● Exercise requirements
Each record that follows should be repeated exactly, minus any images.

● Input material

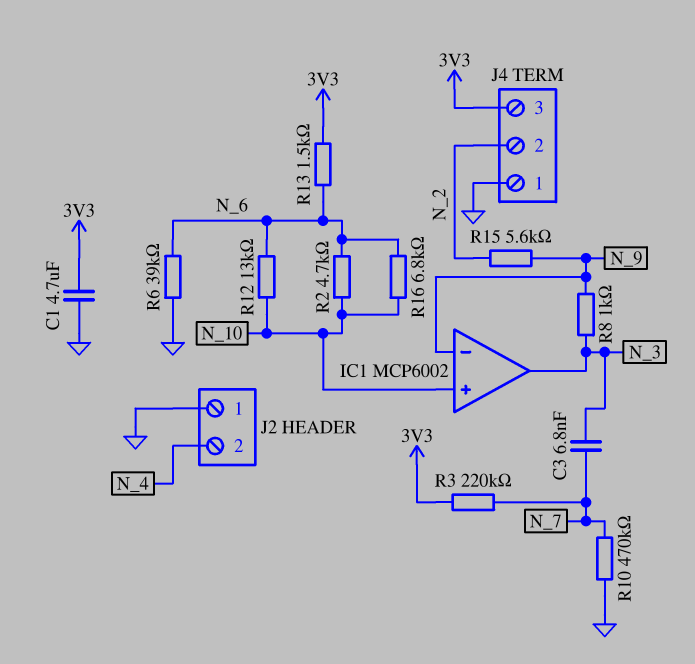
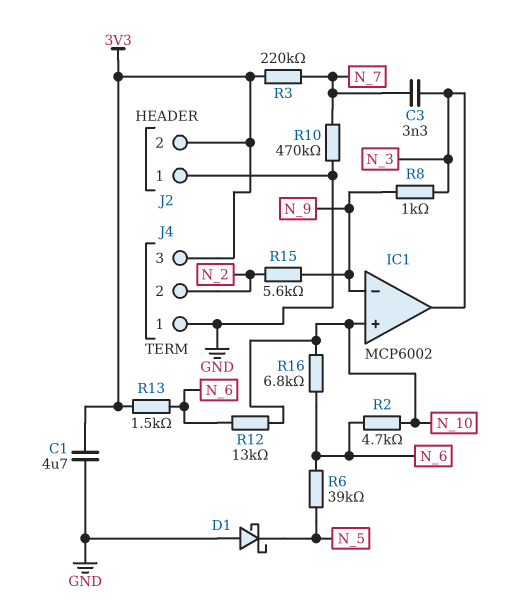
C3: 6.8nF (N_3, N_7) -> 3.3nF (N_3, N_7)
D1: none -> schottky (A GND, K N_5)
J2 pin 2: N_4 -> 3V3
R6: 39k (GND, N_6) -> 39k (N_5, N_6)

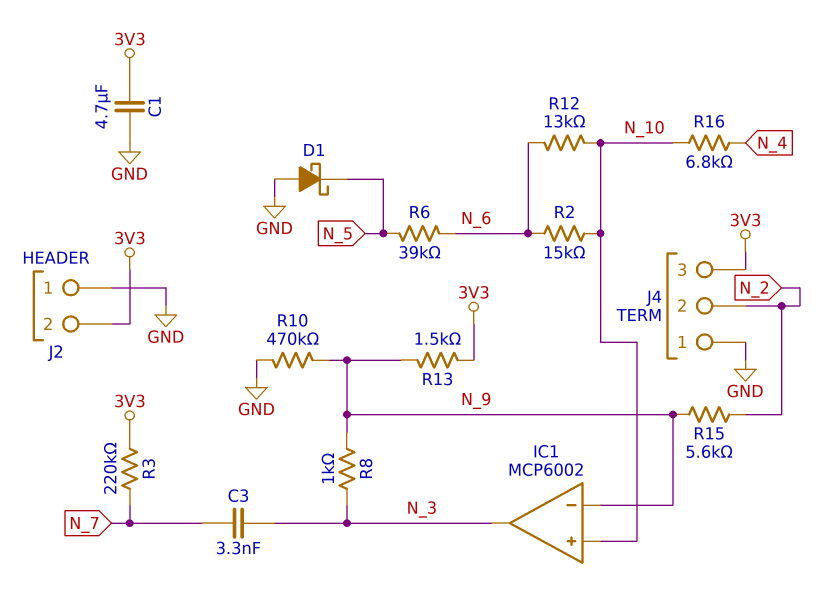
R2: 4.7k (N_6, N_10) -> 15k (N_6, N_10)
R10: 470k (GND, N_7) -> 470k (GND, N_9)
R13: 1.5k (3V3, N_6) -> 1.5k (3V3, N_9)
R16: 6.8k (N_6, N_10) -> 6.8k (N_4, N_10)

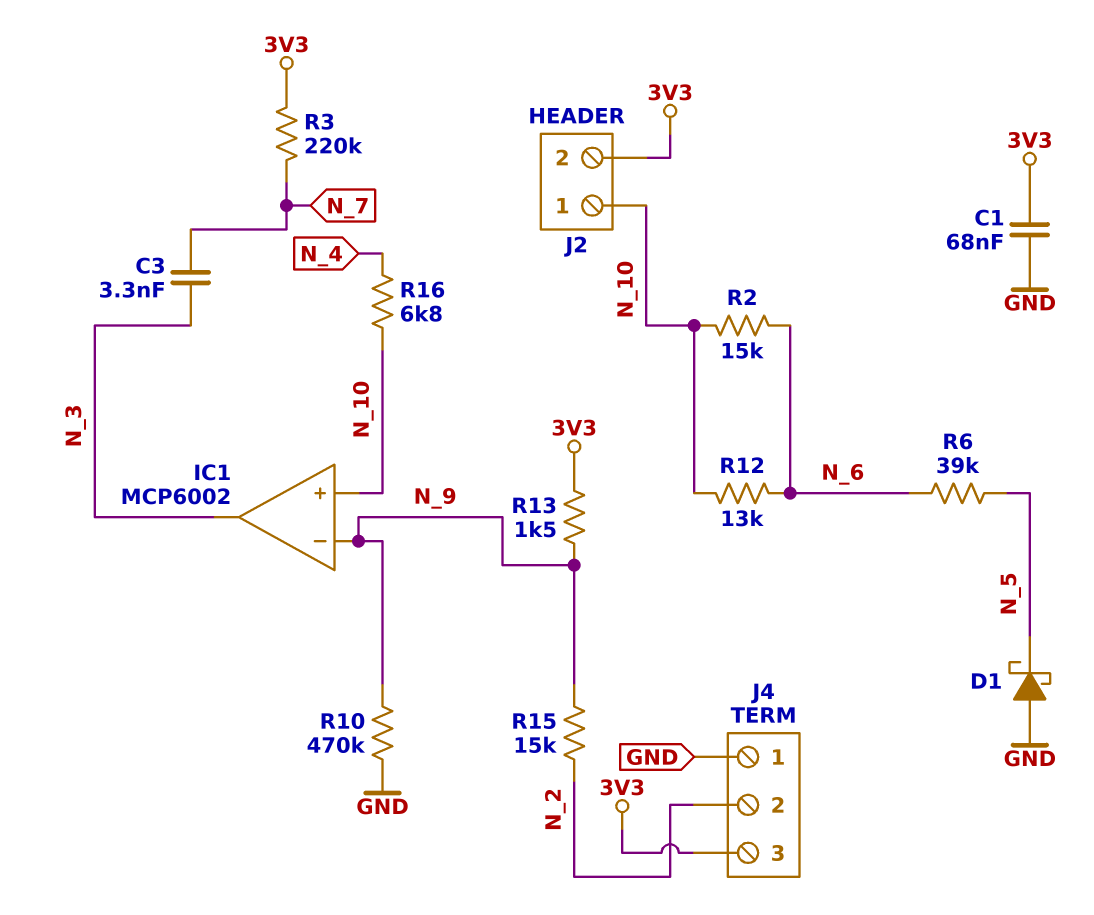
C1: 4.7uF (3V3, GND) -> 68nF (3V3, GND)
J2 pin 1: GND -> N_10
R8: 1k (N_3, N_9) -> none
R15: 5.6k (N_2, N_9) -> 15k (N_2, N_9)

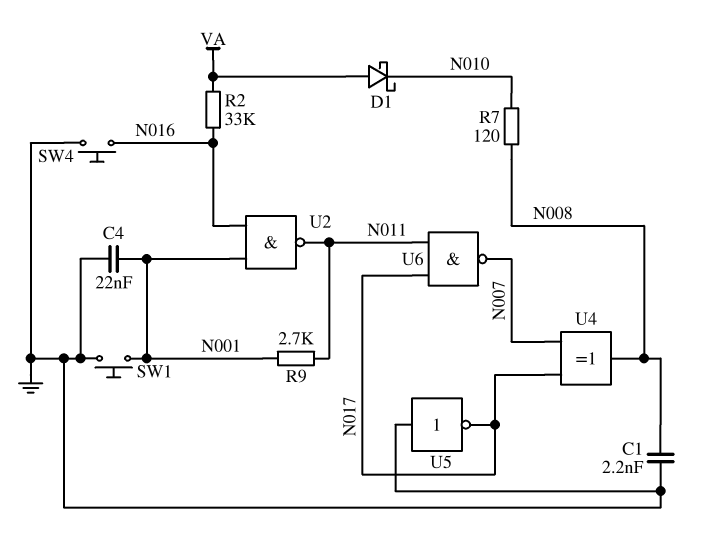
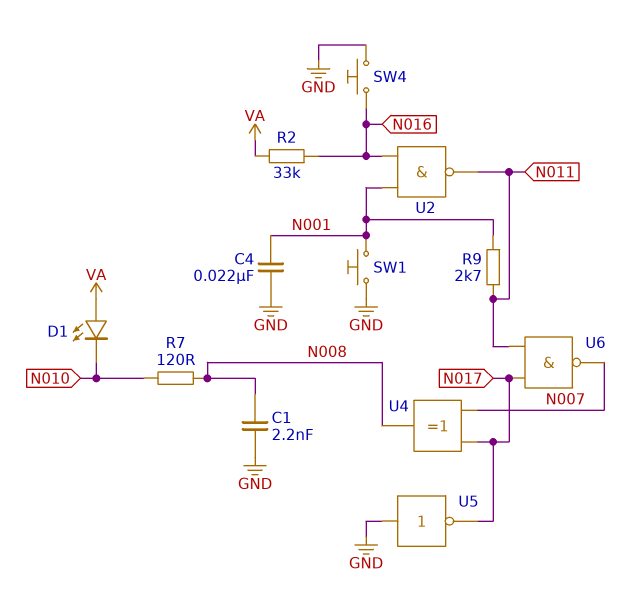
D1: schottky (A VA, K N010) -> LED (A VA, K N010)

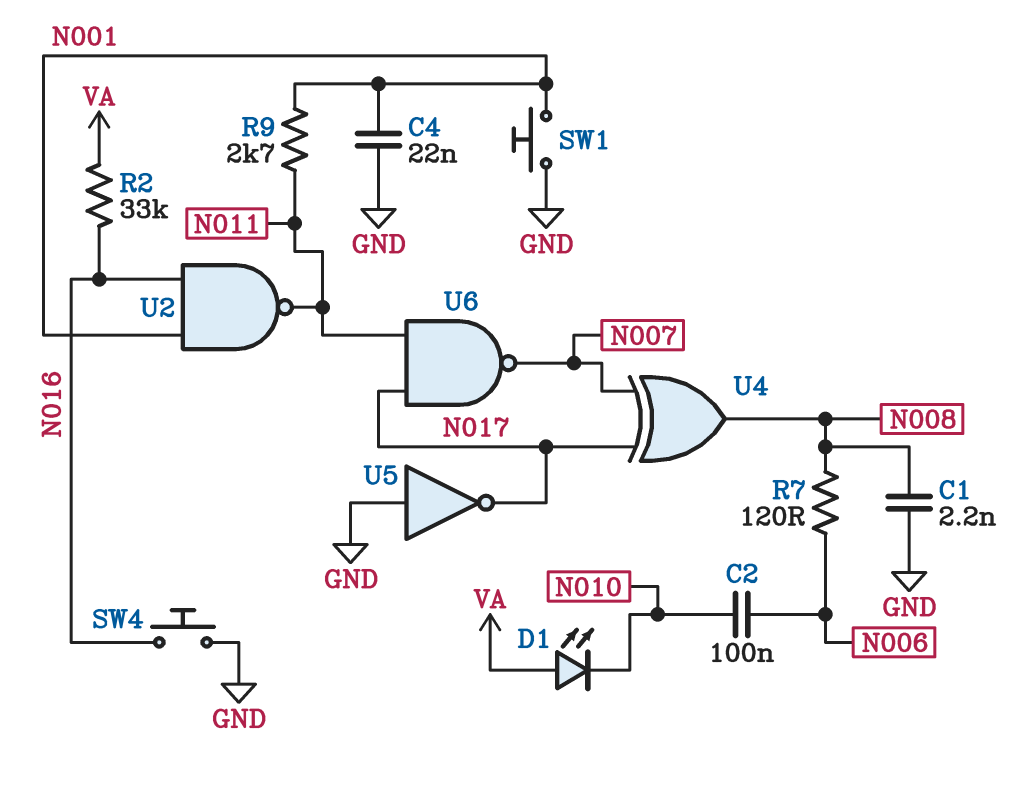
C2: none -> 100nF (N006, N010)
R7: 120 (N008, N010) -> 120 (N006, N008)

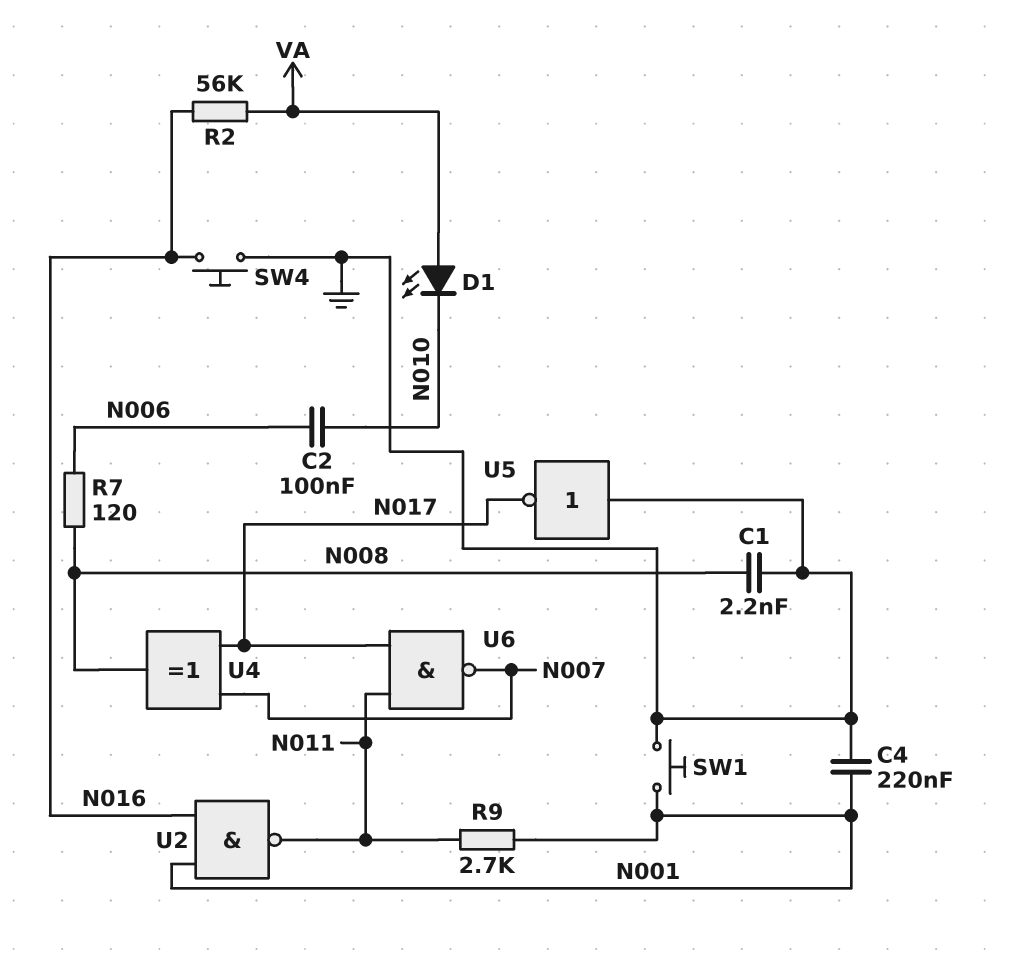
C4: 22nF (GND, N001) -> 220nF (GND, N001)
R2: 33k (N016, VA) -> 56k (N016, VA)

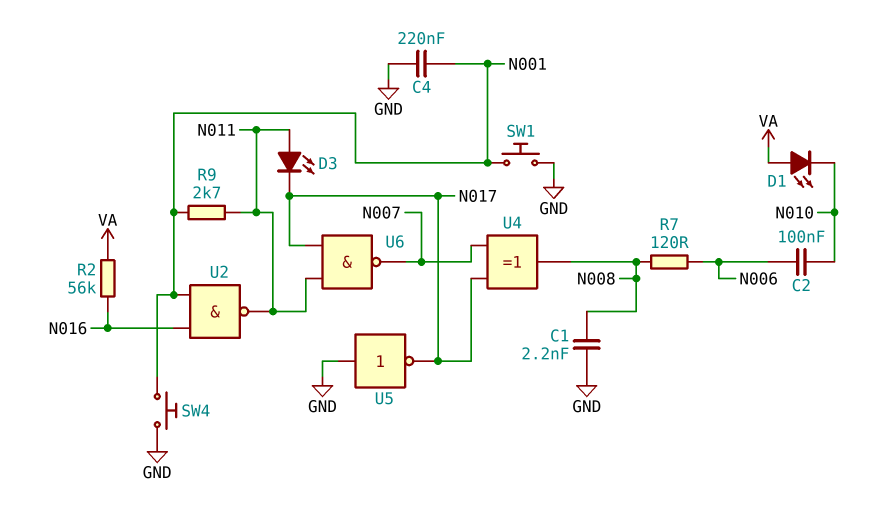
D3: none -> LED (A N011, K N017)
SW4: button (GND, N016) -> button (GND, N001)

● Exercise solution
C3: 6.8nF (N_3, N_7) -> 3.3nF (N_3, N_7)
D1: none -> schottky (A GND, K N_5)
J2 pin 2: N_4 -> 3V3
R6: 39k (GND, N_6) -> 39k (N_5, N_6)

R2: 4.7k (N_6, N_10) -> 15k (N_6, N_10)
R10: 470k (GND, N_7) -> 470k (GND, N_9)
R13: 1.5k (3V3, N_6) -> 1.5k (3V3, N_9)
R16: 6.8k (N_6, N_10) -> 6.8k (N_4, N_10)

C1: 4.7uF (3V3, GND) -> 68nF (3V3, GND)
J2 pin 1: GND -> N_10
R8: 1k (N_3, N_9) -> none
R15: 5.6k (N_2, N_9) -> 15k (N_2, N_9)

D1: schottky (A VA, K N010) -> LED (A VA, K N010)

C2: none -> 100nF (N006, N010)
R7: 120 (N008, N010) -> 120 (N006, N008)

C4: 22nF (GND, N001) -> 220nF (GND, N001)
R2: 33k (N016, VA) -> 56k (N016, VA)

D3: none -> LED (A N011, K N017)
SW4: button (GND, N016) -> button (GND, N001)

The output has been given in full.